Records contained in a dataset
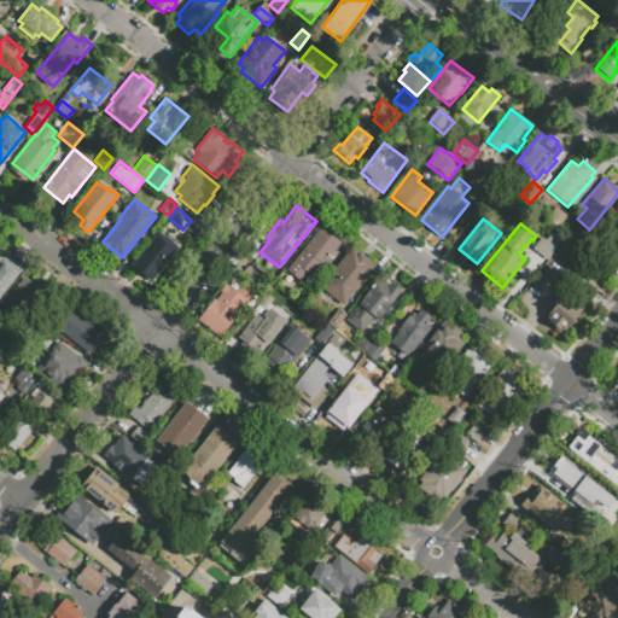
[(617,225),(617,246),(607,238),(617,225)]
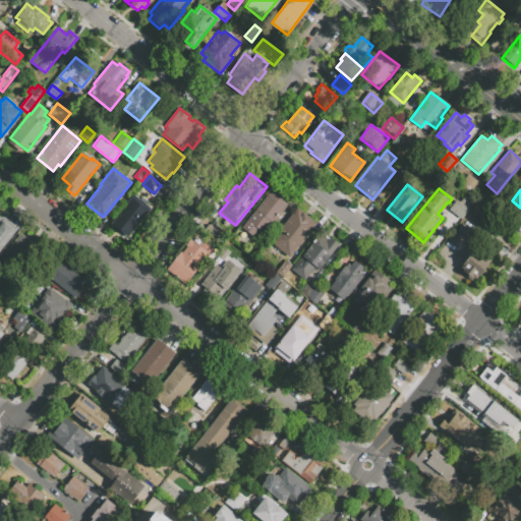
[(288,205),(269,231),(267,229),(263,234),(257,231),(253,237),(242,229),(271,191),(288,205)]
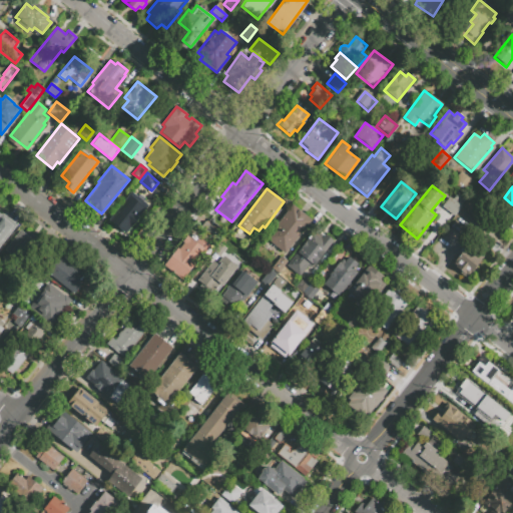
[(108,219),(130,191),(148,204),(125,233),(108,219)]
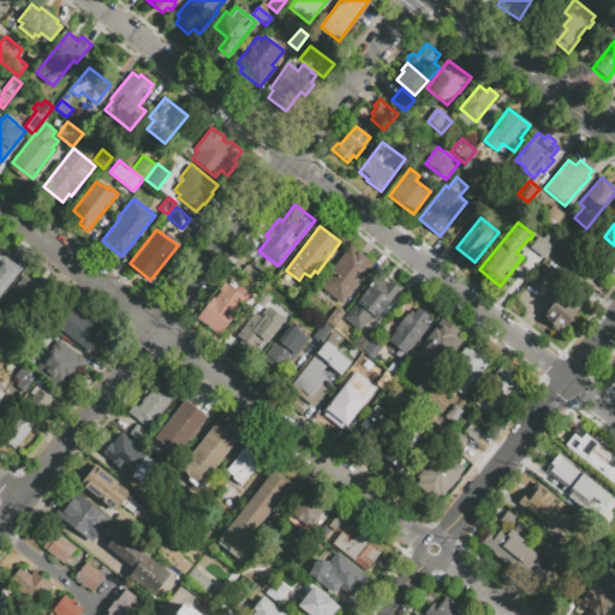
[(538,236),(542,238),(548,231),(557,239),(551,246),(553,248),(543,260),(529,248),(538,236)]
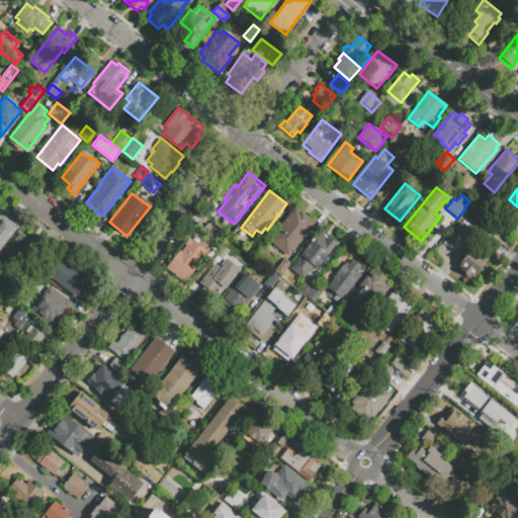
[(286,256),(314,222),(294,206),(267,241),(286,256)]
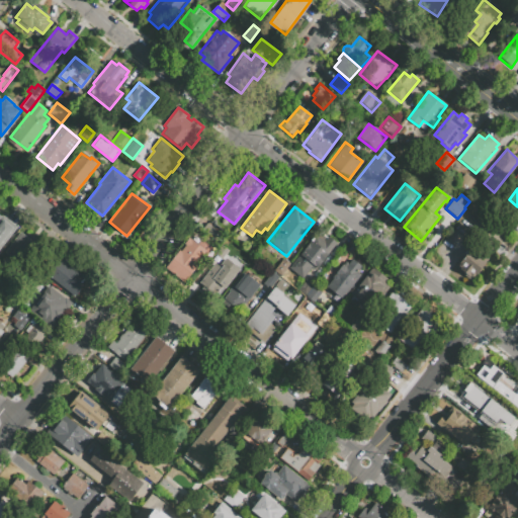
[(0,213),(0,254),(19,229),(0,213)]
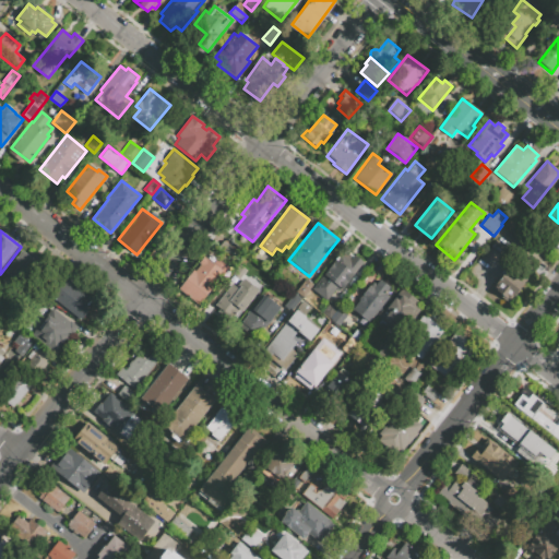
[(225,241),(237,251),(232,259),(218,248),(225,241)]
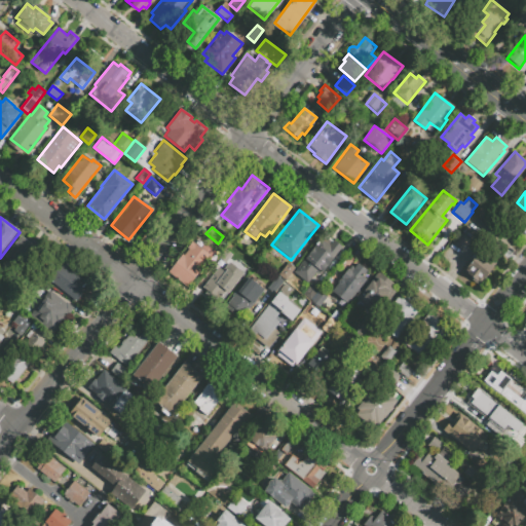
[(23,238),(6,260),(27,274),(42,253),(39,251),(41,248),(30,239),(28,242),(23,238)]
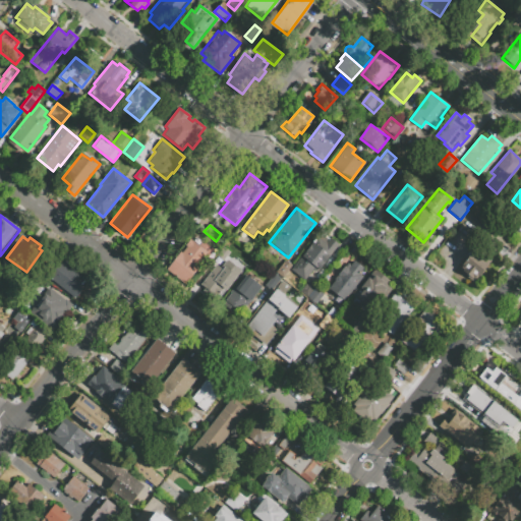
[(338,244),(316,271),(313,268),(304,279),(290,269),(304,251),(303,249),(310,241),(311,241),(313,238),(315,240),(319,237),(325,242),(330,237),(338,244)]
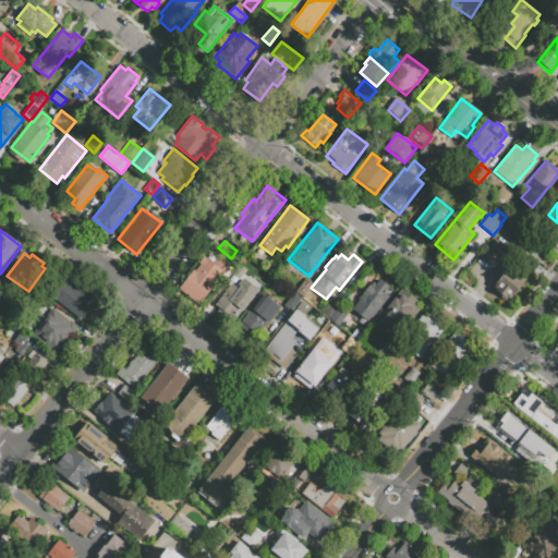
[(210,284),(194,270),(199,265),(197,263),(204,256),(211,263),(217,256),(229,267),(222,275),(220,274),(210,284)]
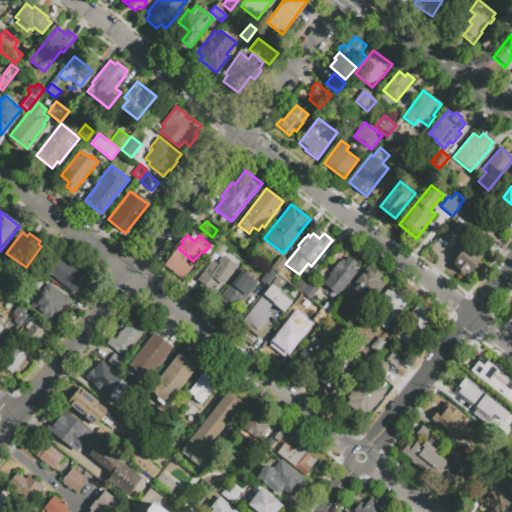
[(220,242),(226,247),(219,256),(213,251),(220,242)]
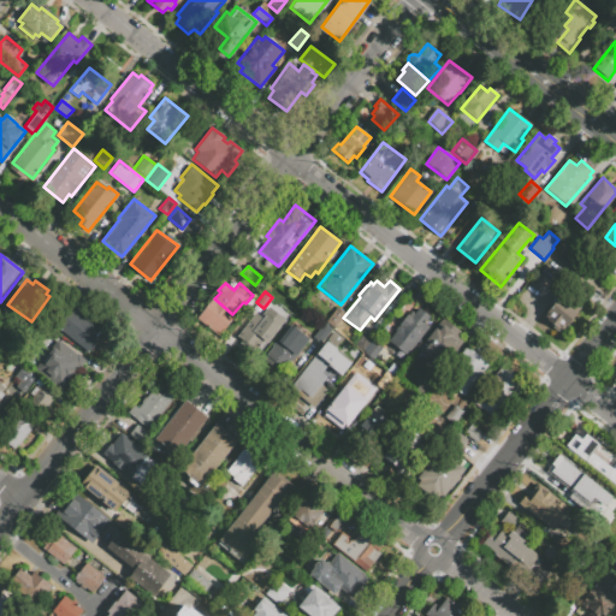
[(543,317),(554,324),(551,327),(561,336),(574,319),(573,317),(580,308),(562,294),(543,317)]
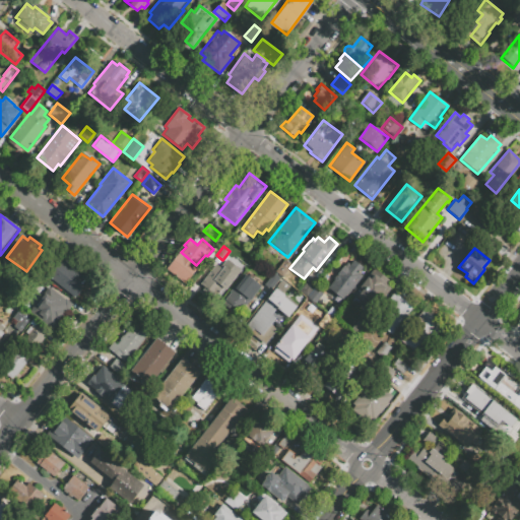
[(196,265),(199,267),(184,284),(166,268),(180,251),(181,252),(196,265)]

Directions:
Copy all the entries above exactly as they stand, except for the pictures.

The completed task:
[(617,225),(617,246),(607,238),(617,225)]
[(288,205),(269,231),(267,229),(263,234),(257,231),(253,237),(242,229),(271,191),(288,205)]
[(108,219),(130,191),(148,204),(125,233),(108,219)]
[(538,236),(542,238),(548,231),(557,239),(551,246),(553,248),(543,260),(529,248),(538,236)]
[(286,256),(314,222),(294,206),(267,241),(286,256)]
[(0,213),(0,254),(19,229),(0,213)]
[(225,241),(237,251),(232,259),(218,248),(225,241)]
[(23,238),(6,260),(27,274),(42,253),(39,251),(41,248),(30,239),(28,242),(23,238)]
[(338,244),(316,271),(313,268),(304,279),(290,269),(304,251),(303,249),(310,241),(311,241),(313,238),(315,240),(319,237),(325,242),(330,237),(338,244)]
[(210,284),(194,270),(199,265),(197,263),(204,256),(211,263),(217,256),(229,267),(222,275),(220,274),(210,284)]
[(220,242),(226,247),(219,256),(213,251),(220,242)]
[(543,317),(554,324),(551,327),(561,336),(574,319),(573,317),(580,308),(562,294),(543,317)]
[(196,265),(199,267),(184,284),(166,268),(180,251),(181,252),(196,265)]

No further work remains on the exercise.